**TRY IT:**
Pull every line that includes the word "none" from the data.

Before-and-after change records:
^^^^^^^^^^^^^^^^
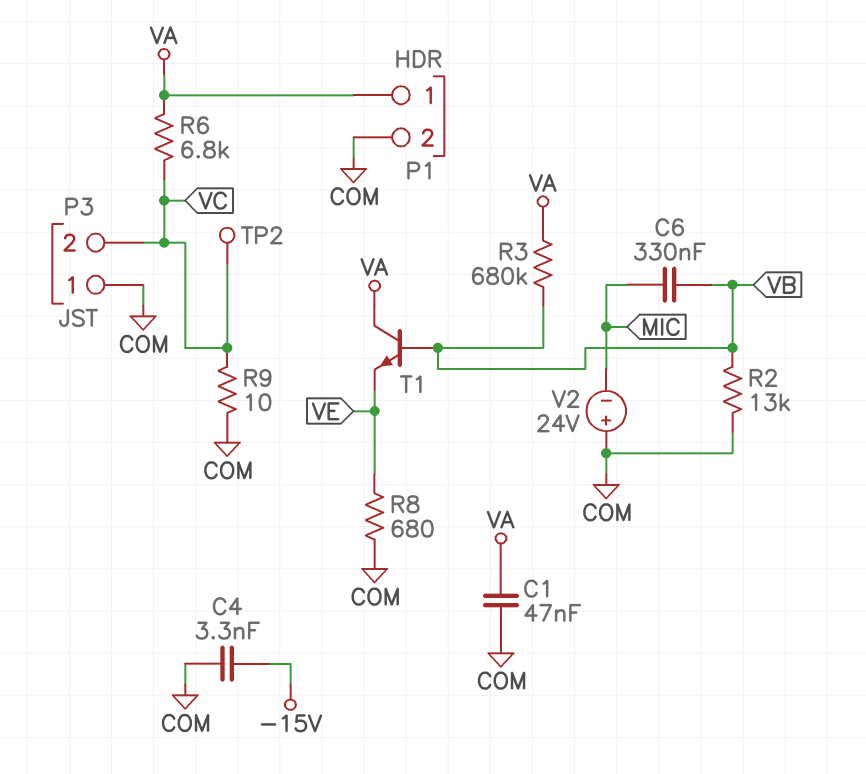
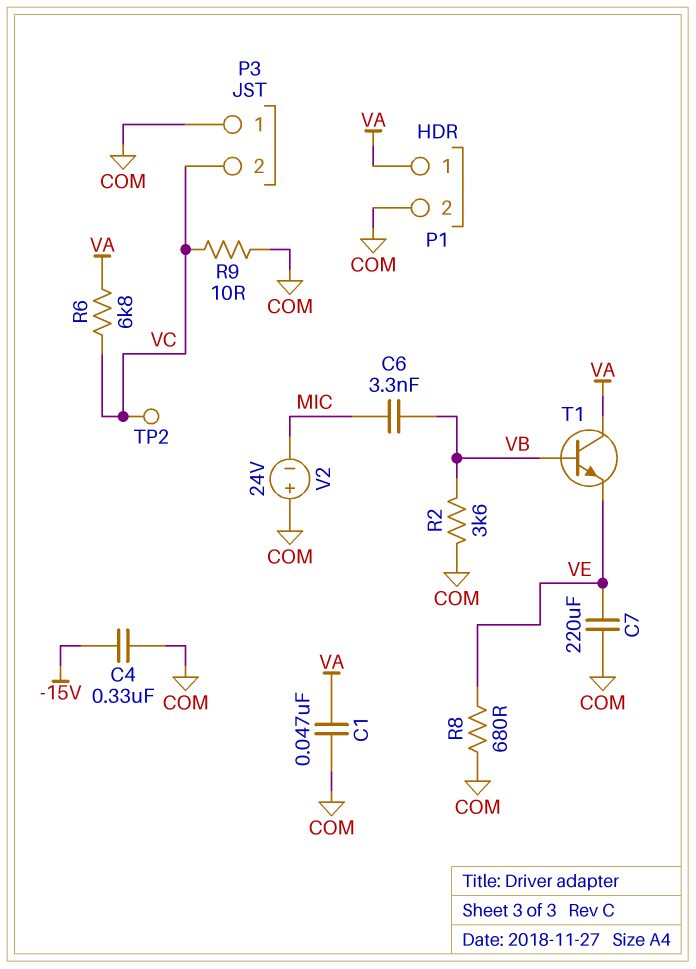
C4: 3.3nF (-15V, COM) -> 330nF (-15V, COM)
C6: 330nF (MIC, VB) -> 3.3nF (MIC, VB)
C7: none -> 220uF (COM, VE)
R2: 13k (COM, VB) -> 3.6k (COM, VB)
R3: 680k (VA, VB) -> none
^^^^^^^^^^^^^^^^
**YOUR SOLUTION:**
C7: none -> 220uF (COM, VE)
R3: 680k (VA, VB) -> none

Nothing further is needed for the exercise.